> _Prompt_: Nothing other than the lines from the one containing "(297, 185) = (368, 205): none -> green hat" through the last line of the data below should be output, each reproduced exactly.

Record set: Begin

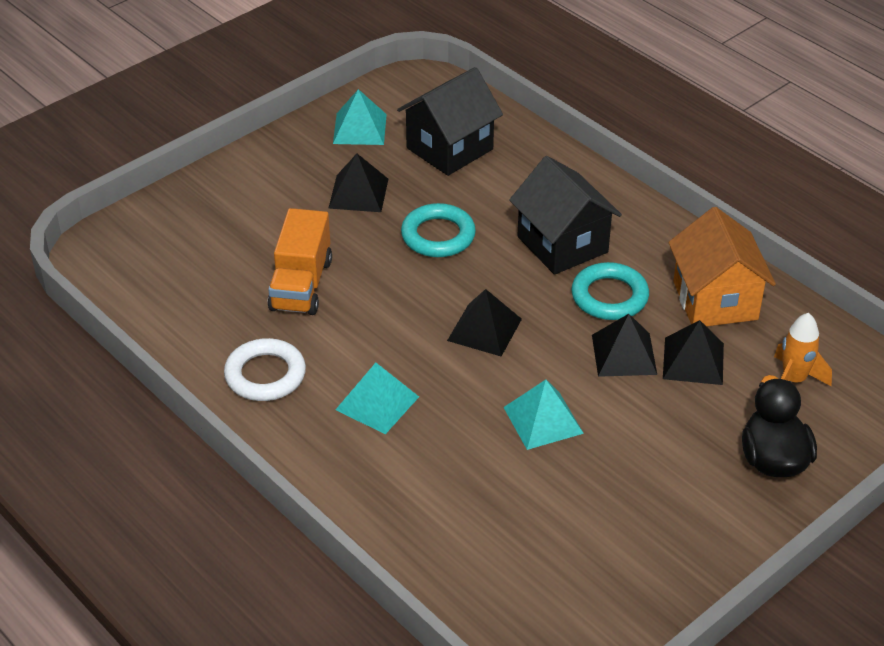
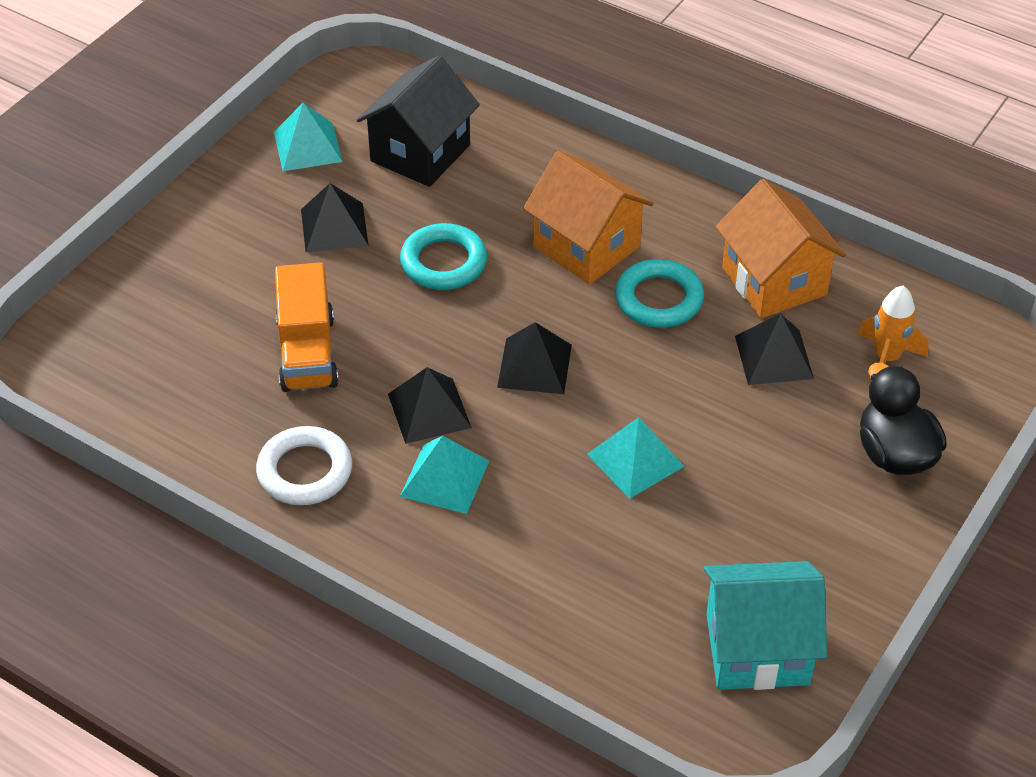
camera: 15 degrees left, 5 degrees up
(562, 245) = (586, 247): black house -> orange house
(594, 594) = (757, 649): none -> turquoise house
(624, 354) = (697, 364): black pyramid -> black pyramid (429, 410)

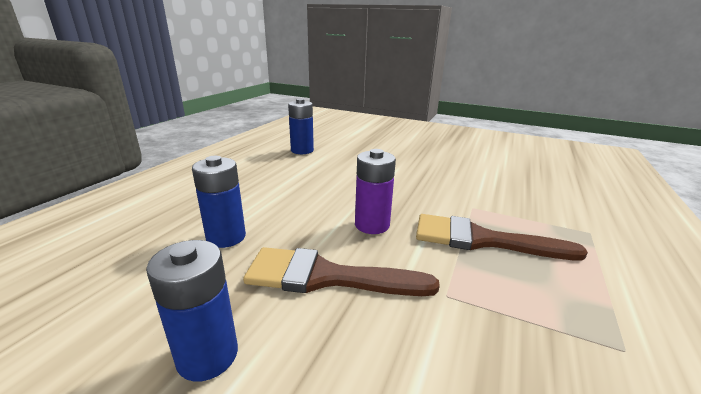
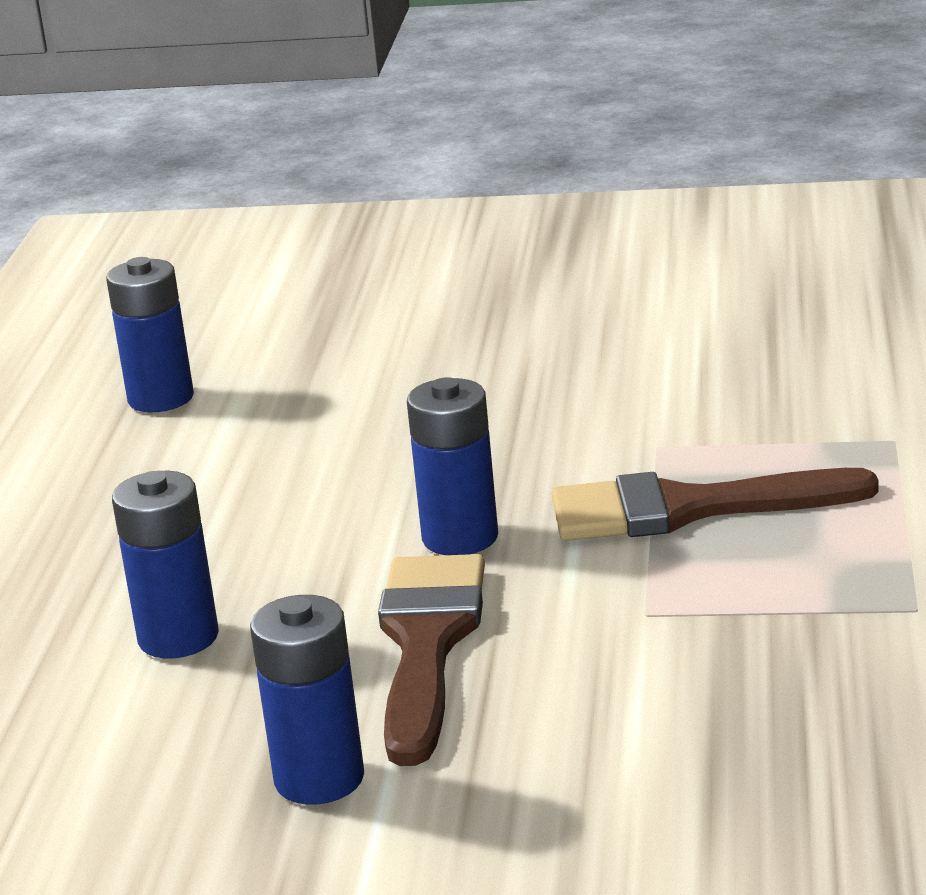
camera: 15 degrees left, 0 degrees up
(326, 277) = (427, 644): brown brush -> brown brush turned 105 degrees clockwise
(372, 225) = (460, 538): purple battery -> blue battery

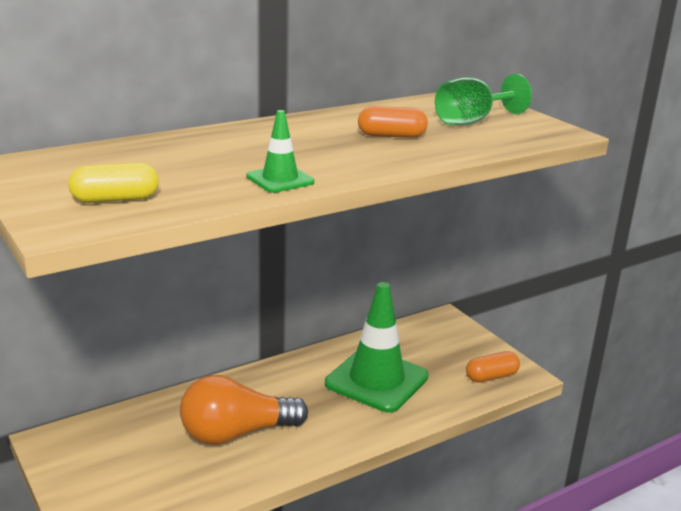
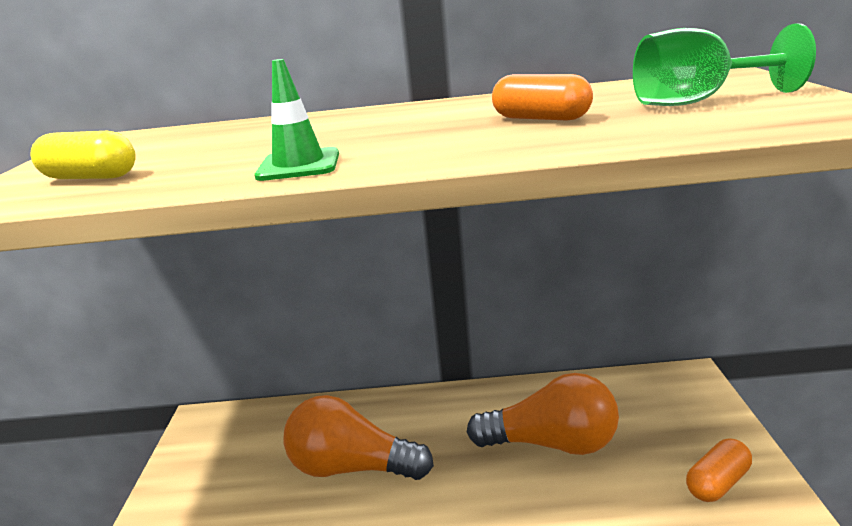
camera: 35 degrees right, 0 degrees up
(376, 380) = (551, 442): green traffic cone -> orange light bulb
(491, 377) = (717, 482): orange capsule -> orange capsule turned 45 degrees counterclockwise

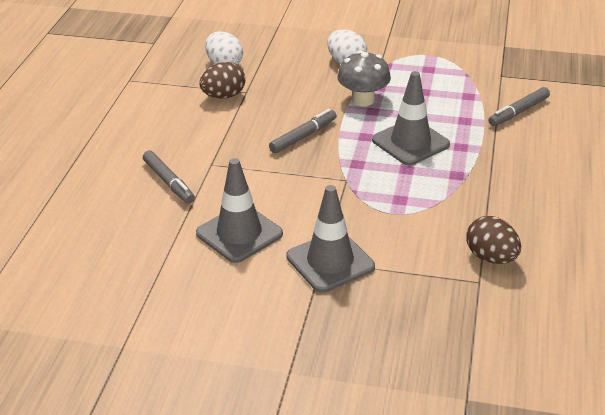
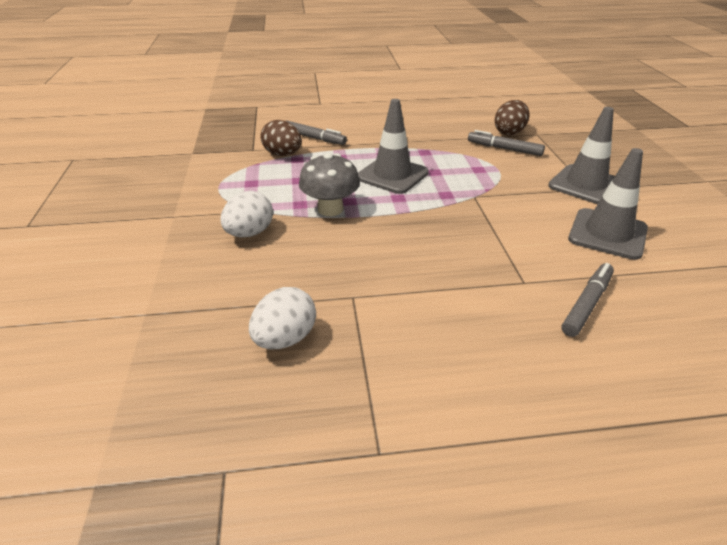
camera: 110 degrees left, 0 degrees up
(223, 96) = (374, 314): brown egg -> brown egg (283, 154)
(303, 136) = (423, 232): grey marker -> grey marker (504, 149)

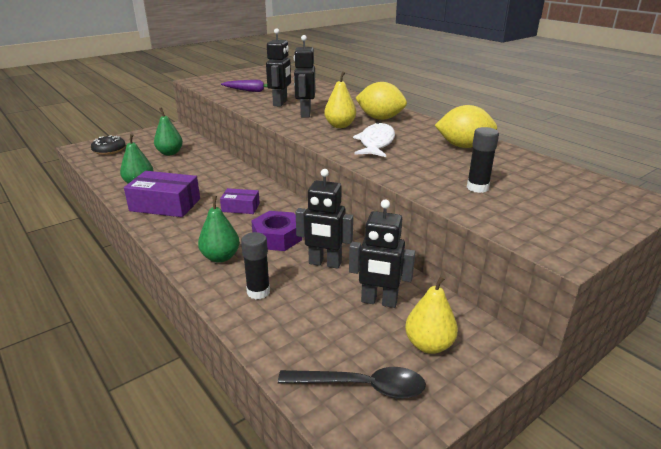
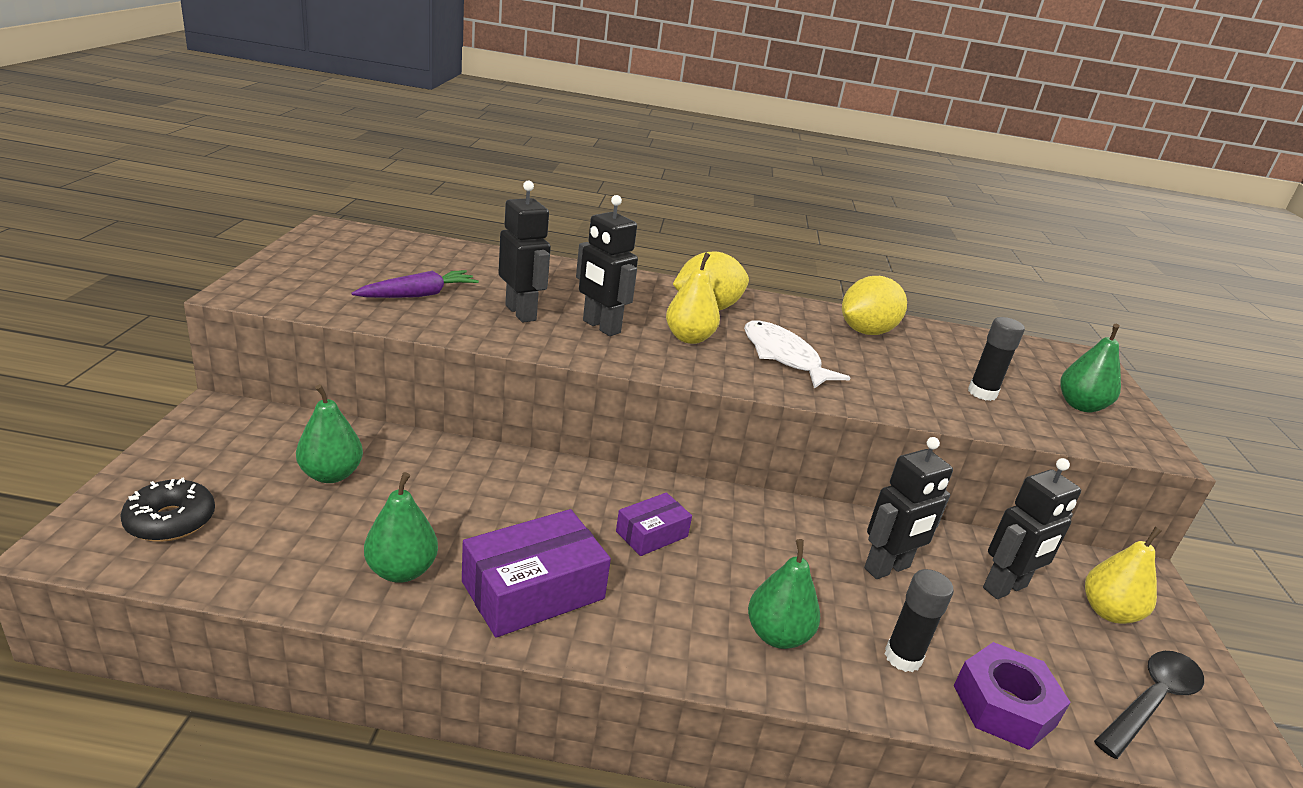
camera: 50 degrees left, 0 degrees up
(277, 238) = (781, 560): purple nut -> purple nut (1004, 706)
(552, 215) = (1080, 406): none -> green pear

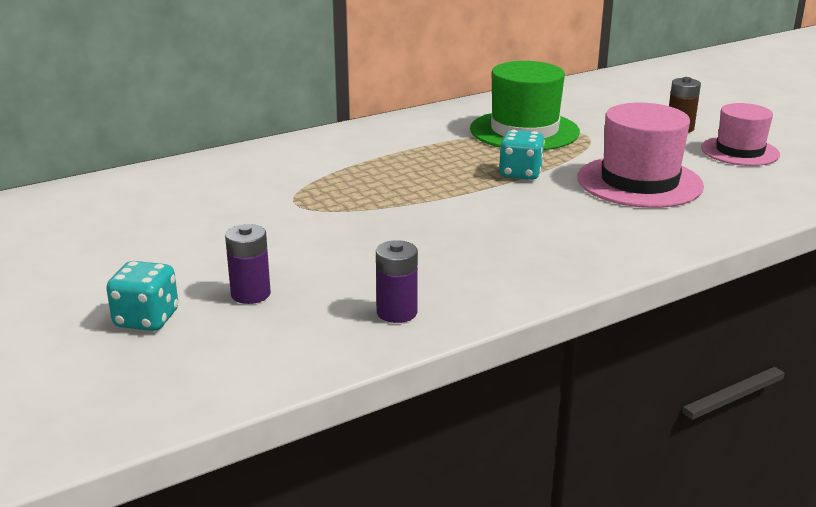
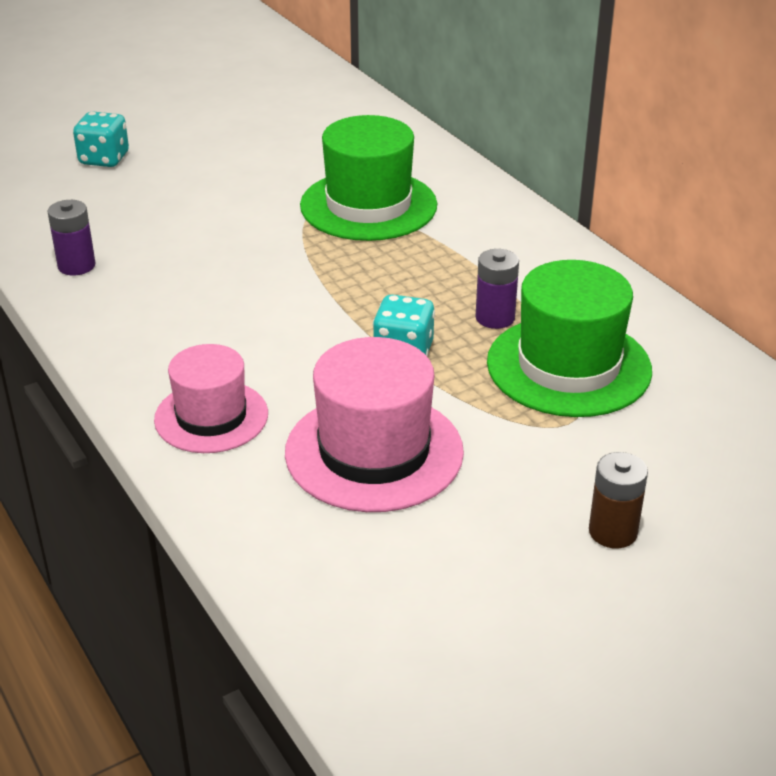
camera: 90 degrees right, 10 degrees up
(250, 294) = (132, 197): purple battery -> purple battery (495, 318)
(297, 185) = (368, 205): none -> green hat
(739, 151) = (506, 584): pink hat -> pink hat (211, 417)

Record set: End

> _Response area_:
(297, 185) = (368, 205): none -> green hat
(739, 151) = (506, 584): pink hat -> pink hat (211, 417)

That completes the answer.